■ **Description of the task**:
Please set out the items below as a Markdown table with the columns "Number" and "Entry," one numbered row per line, skipping blank lines and leaving the pictures out.
## START
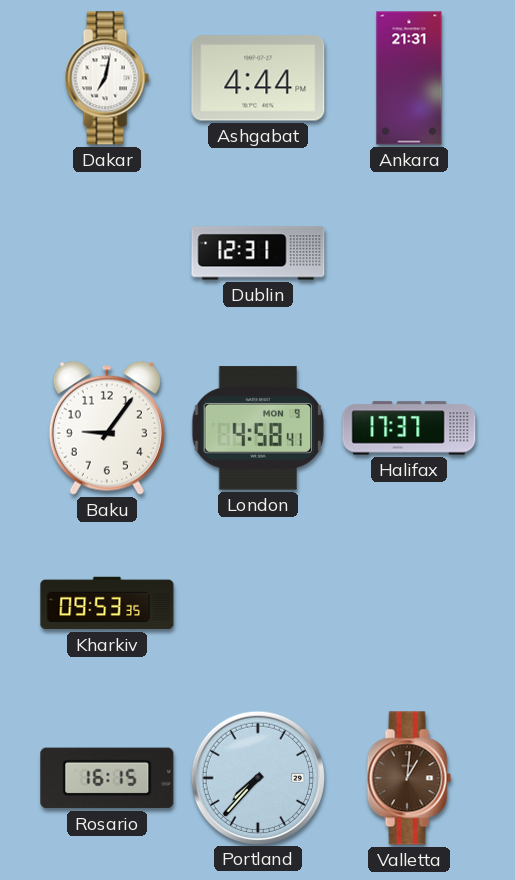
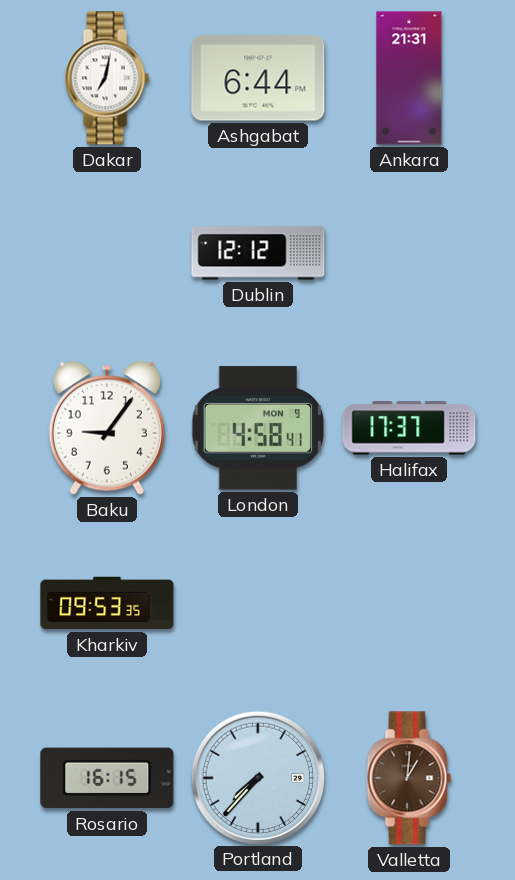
Ashgabat: 4:44 -> 6:44
Dublin: 12:31 -> 12:12
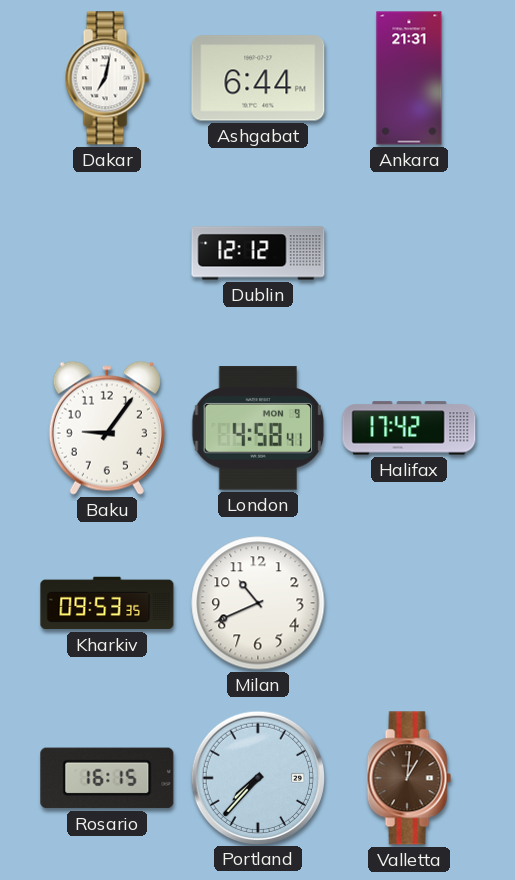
Halifax: 17:37 -> 17:42
Milan: none -> 10:41
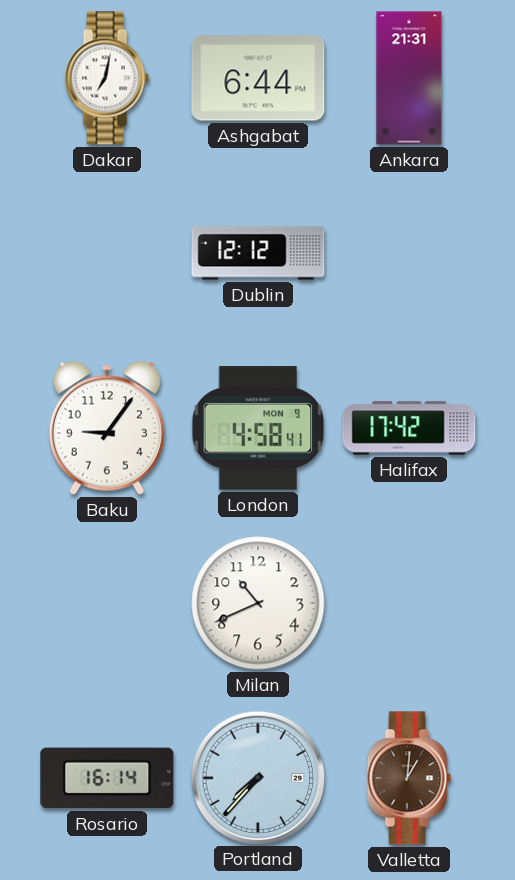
Kharkiv: 09:53 -> none
Rosario: 16:15 -> 16:14
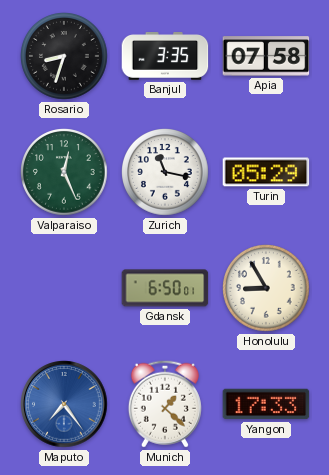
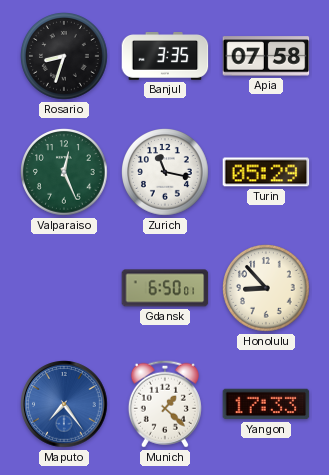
Honolulu: 8:55 -> 8:53
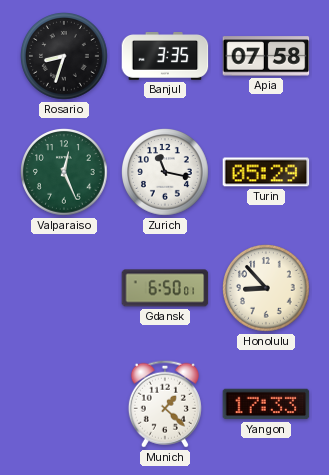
Maputo: 7:24 -> none
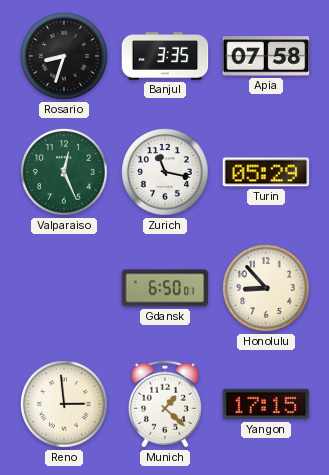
Reno: none -> 2:59
Yangon: 17:33 -> 17:15
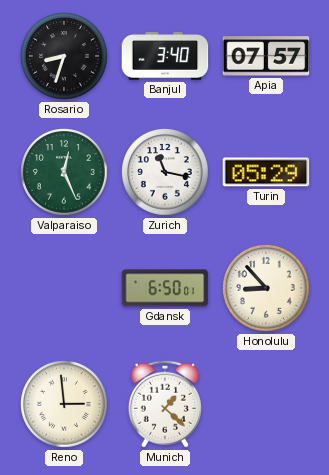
Banjul: 3:35 -> 3:40
Apia: 07:58 -> 07:57
Yangon: 17:15 -> none
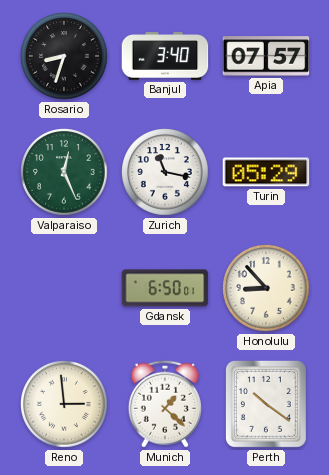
Perth: none -> 10:21
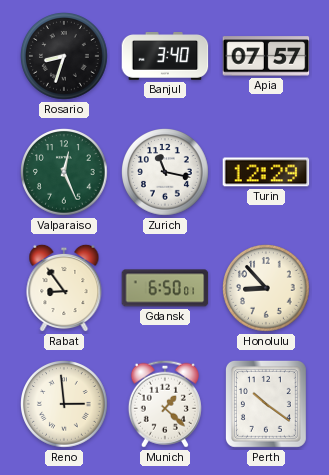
Turin: 05:29 -> 12:29
Rabat: none -> 8:54
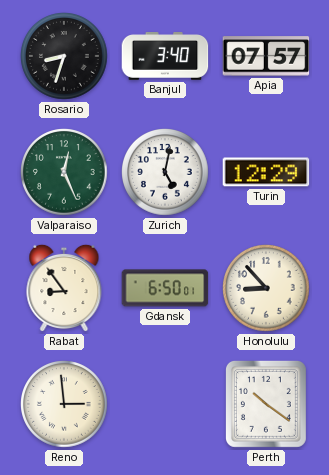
Zurich: 11:17 -> 5:02
Munich: 1:22 -> none
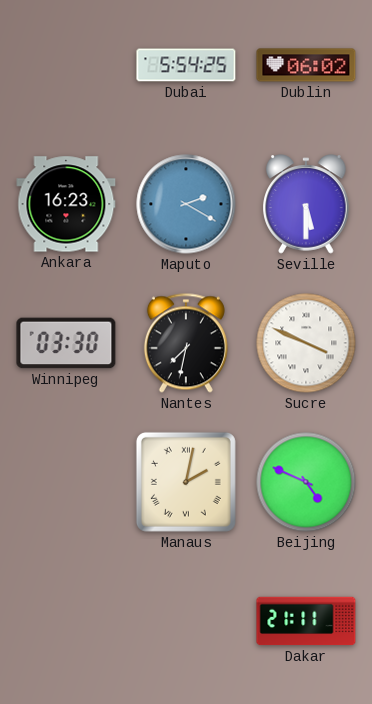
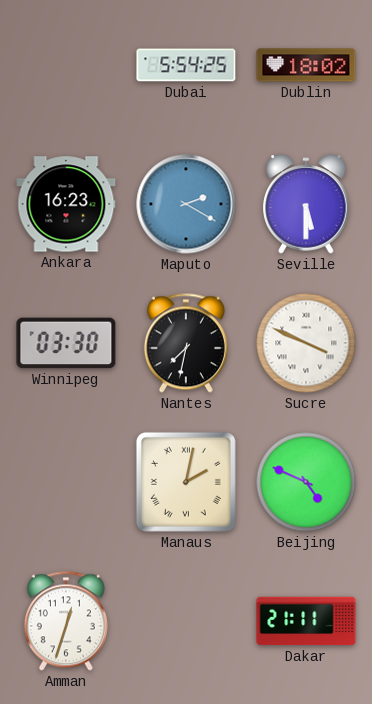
Dublin: 06:02 -> 18:02
Amman: none -> 12:33
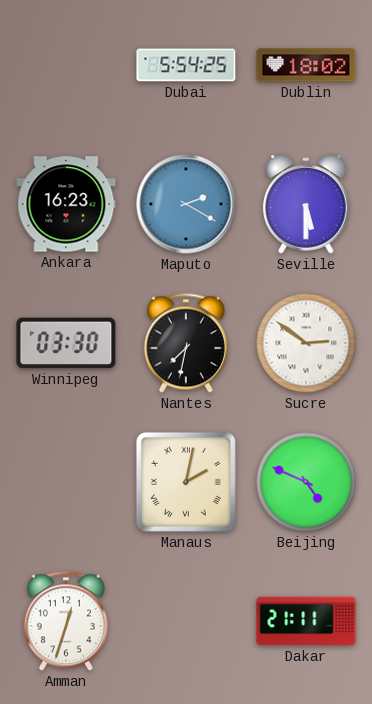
Sucre: 3:49 -> 2:51
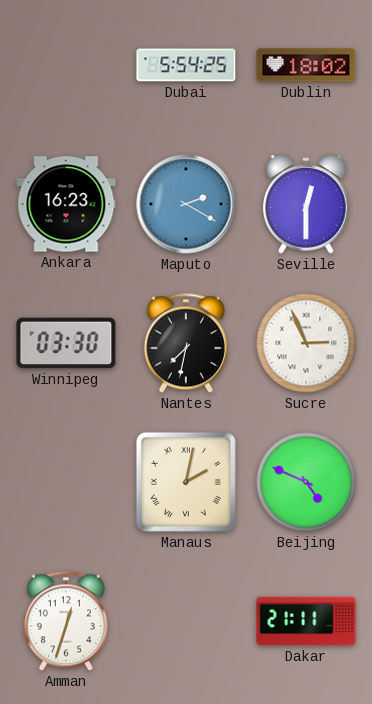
Seville: 5:30 -> 12:30
Sucre: 2:51 -> 2:56
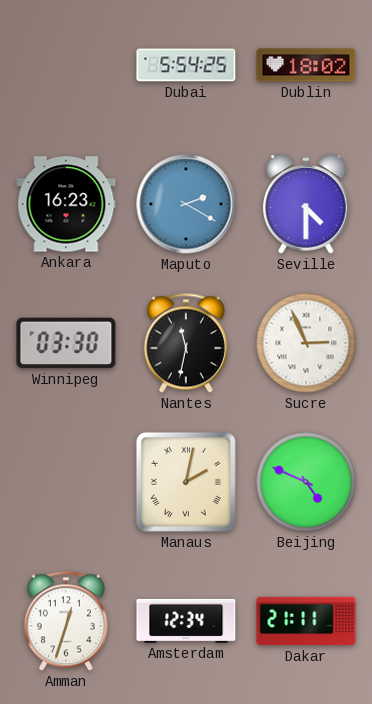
Seville: 12:30 -> 4:30
Nantes: 7:32 -> 11:32
Amsterdam: none -> 12:34
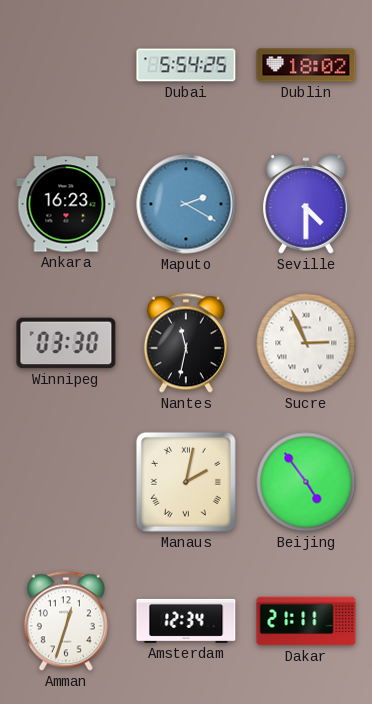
Beijing: 4:49 -> 4:54
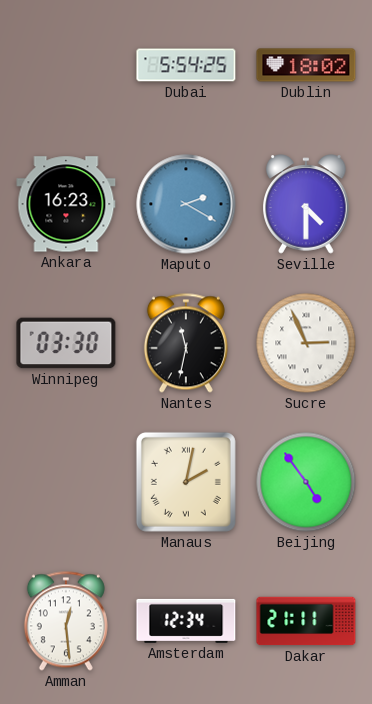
Amman: 12:33 -> 12:29
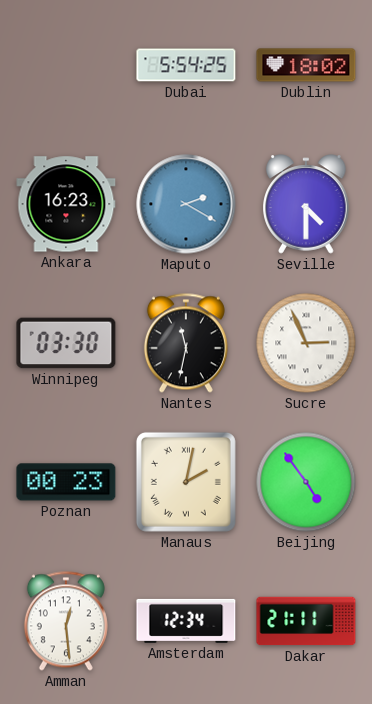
Poznan: none -> 00:23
## END
■ **Result of the task**:
| Number | Entry |
|---|---|
| 1 | Ashgabat: 4:44 -> 6:44 |
| 2 | Dublin: 12:31 -> 12:12 |
| 3 | Halifax: 17:37 -> 17:42 |
| 4 | Milan: none -> 10:41 |
| 5 | Kharkiv: 09:53 -> none |
| 6 | Rosario: 16:15 -> 16:14 |
| 7 | Honolulu: 8:55 -> 8:53 |
| 8 | Maputo: 7:24 -> none |
| 9 | Reno: none -> 2:59 |
| 10 | Yangon: 17:33 -> 17:15 |
| 11 | Banjul: 3:35 -> 3:40 |
| 12 | Apia: 07:58 -> 07:57 |
| 13 | Yangon: 17:15 -> none |
| 14 | Perth: none -> 10:21 |
| 15 | Turin: 05:29 -> 12:29 |
| 16 | Rabat: none -> 8:54 |
| 17 | Zurich: 11:17 -> 5:02 |
| 18 | Munich: 1:22 -> none |
| 19 | Dublin: 06:02 -> 18:02 |
| 20 | Amman: none -> 12:33 |
| 21 | Sucre: 3:49 -> 2:51 |
| 22 | Seville: 5:30 -> 12:30 |
| 23 | Sucre: 2:51 -> 2:56 |
| 24 | Seville: 12:30 -> 4:30 |
| 25 | Nantes: 7:32 -> 11:32 |
| 26 | Amsterdam: none -> 12:34 |
| 27 | Beijing: 4:49 -> 4:54 |
| 28 | Amman: 12:33 -> 12:29 |
| 29 | Poznan: none -> 00:23 |